## Data for analysis

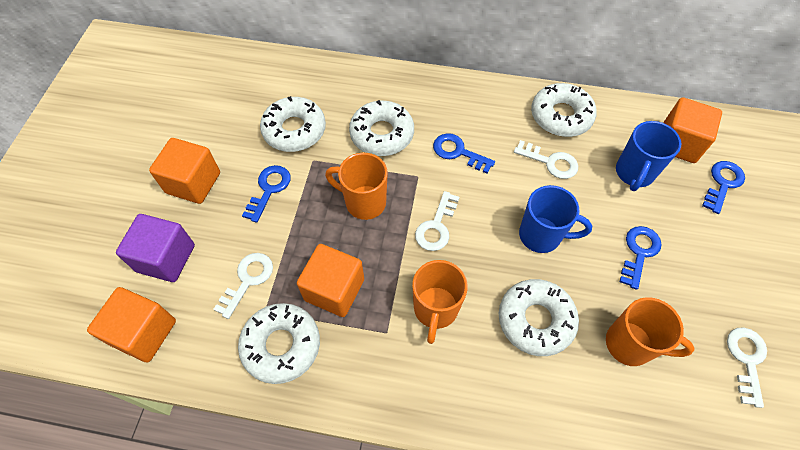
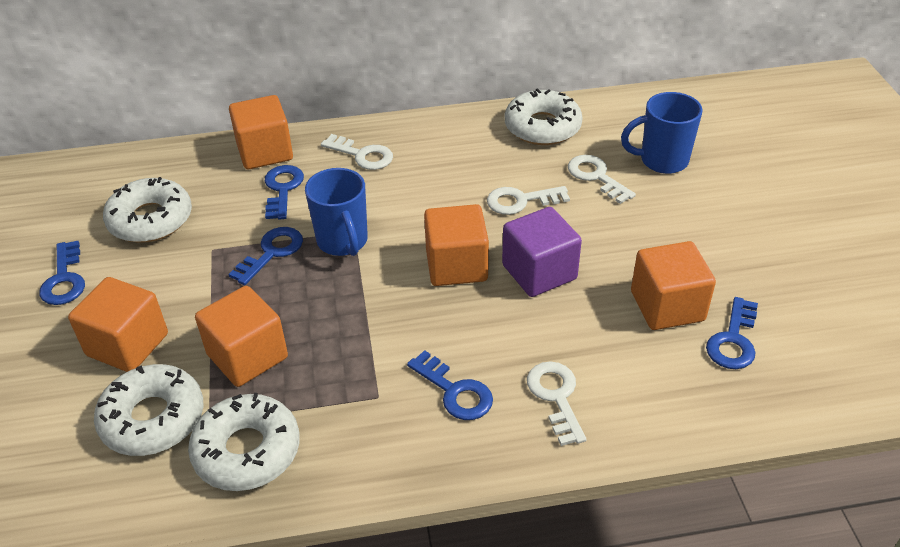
blue key: 4 -> 5
orange cube: 4 -> 5
orange mug: 3 -> 0
white donut: 5 -> 4

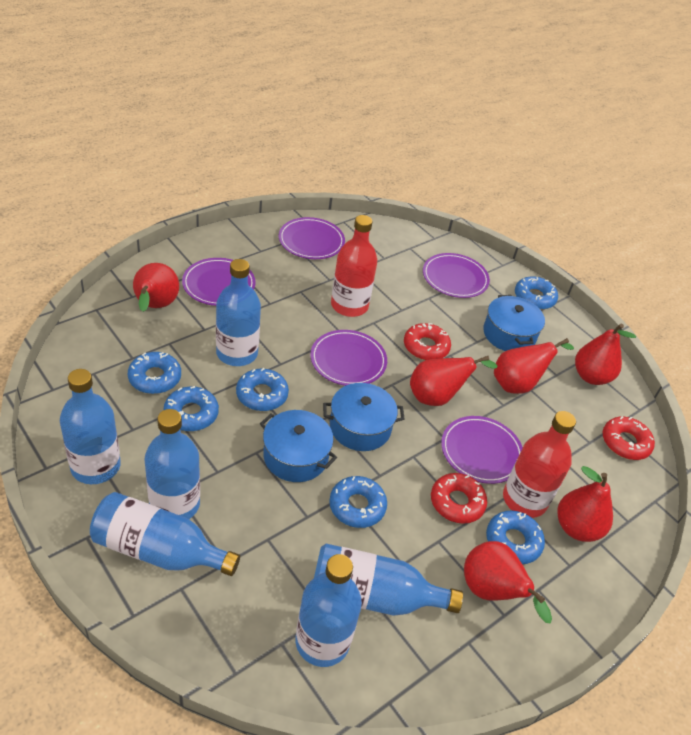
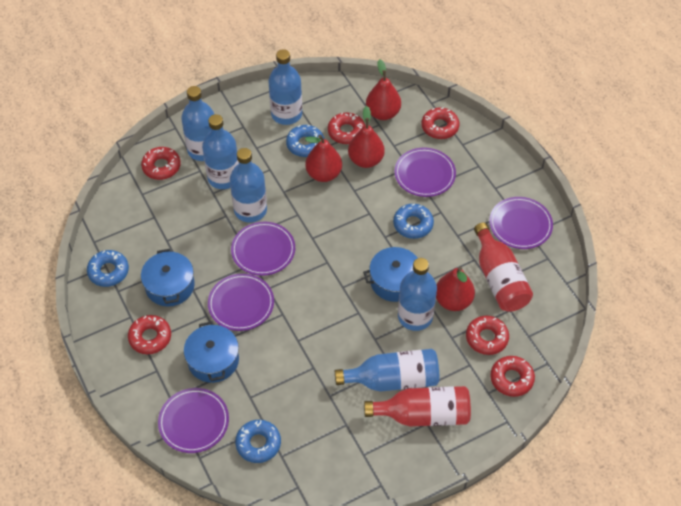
blue donut: 6 -> 4
red donut: 3 -> 6
red pear: 6 -> 4

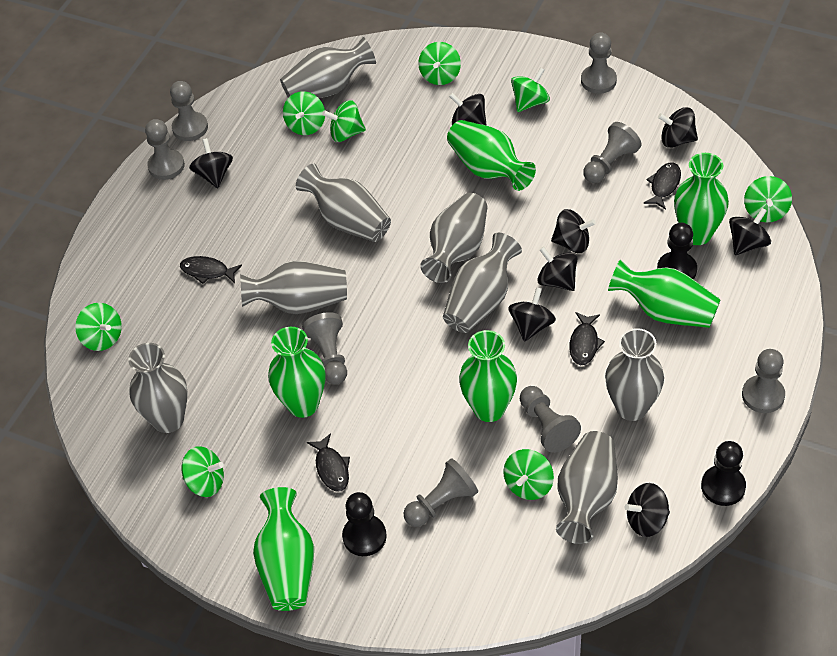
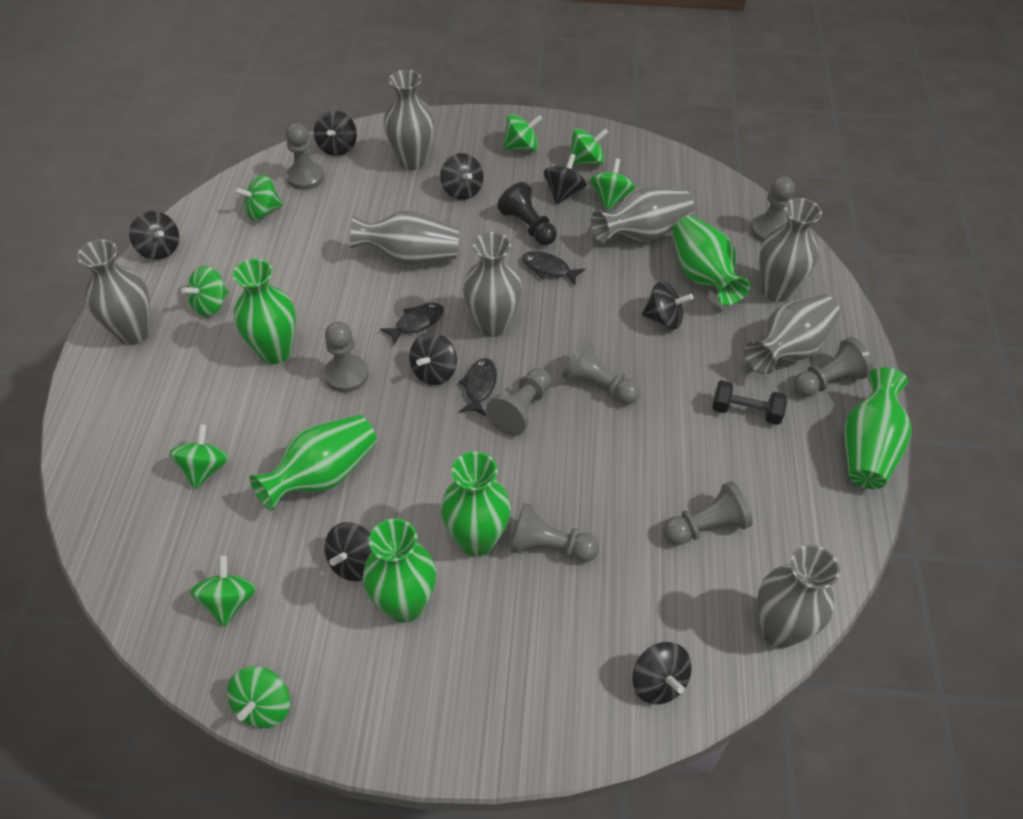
black dumbbell: 0 -> 1
black fish: 4 -> 3
black pawn: 3 -> 1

## Try it
Every line from the one containing "blue donut: 6 -> 4" through the last line of the listing must be written out again exactly, and no other line. Leave the pictures aside.

## Reply to the exercise
blue donut: 6 -> 4
red donut: 3 -> 6
red pear: 6 -> 4

black dumbbell: 0 -> 1
black fish: 4 -> 3
black pawn: 3 -> 1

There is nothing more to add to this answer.